> _What you should do_: Give only the count of lines that contain "brick" in the material.

> _Entries supplied_:
-.-.-

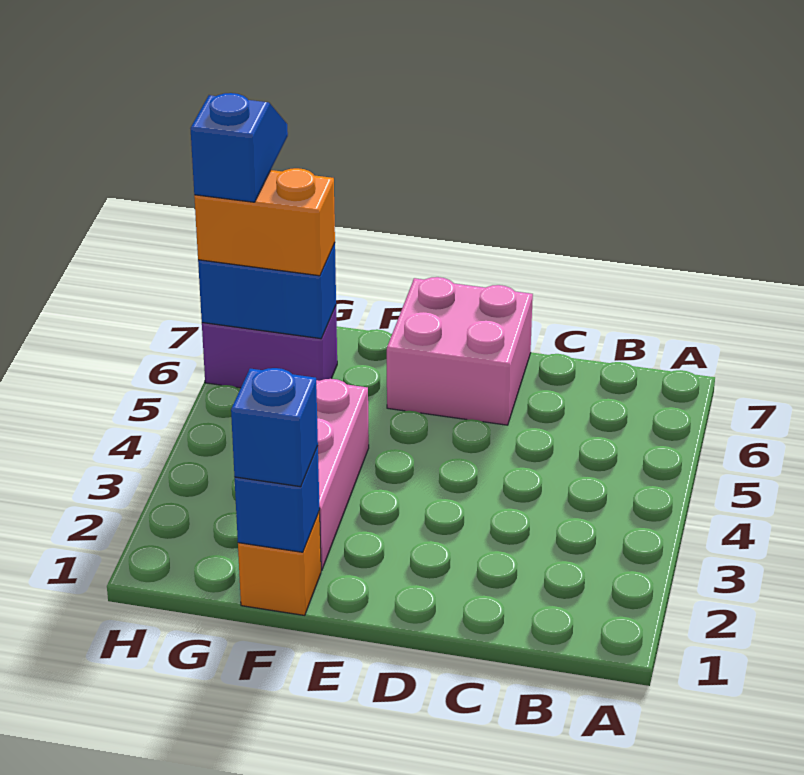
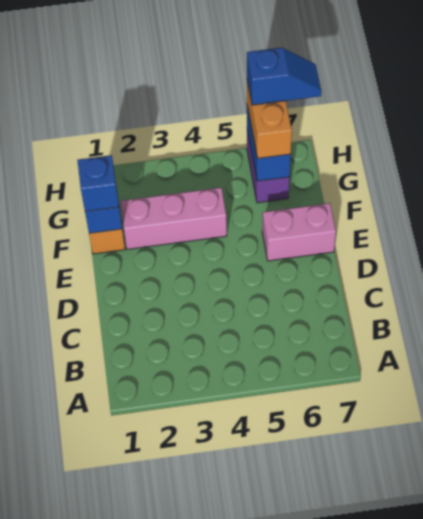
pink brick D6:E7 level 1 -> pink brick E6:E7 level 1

-.-.-

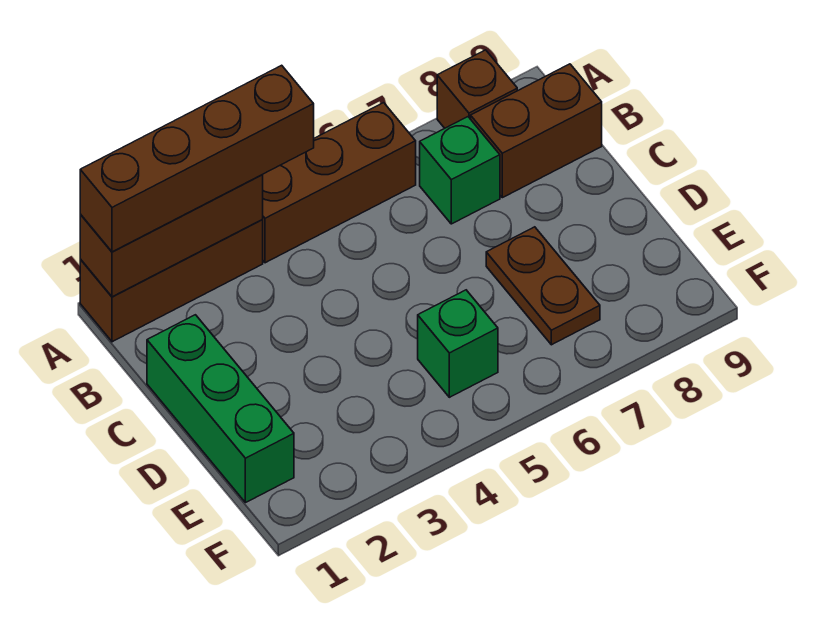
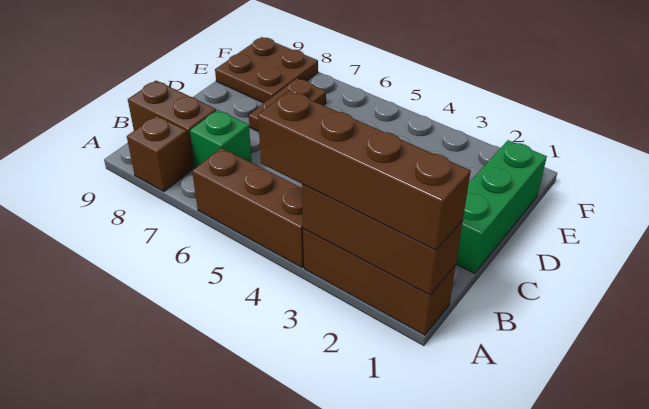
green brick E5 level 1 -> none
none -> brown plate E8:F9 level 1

-.-.-

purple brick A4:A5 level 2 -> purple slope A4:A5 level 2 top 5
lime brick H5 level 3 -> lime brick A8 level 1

-.-.-

> _Task answer_: 4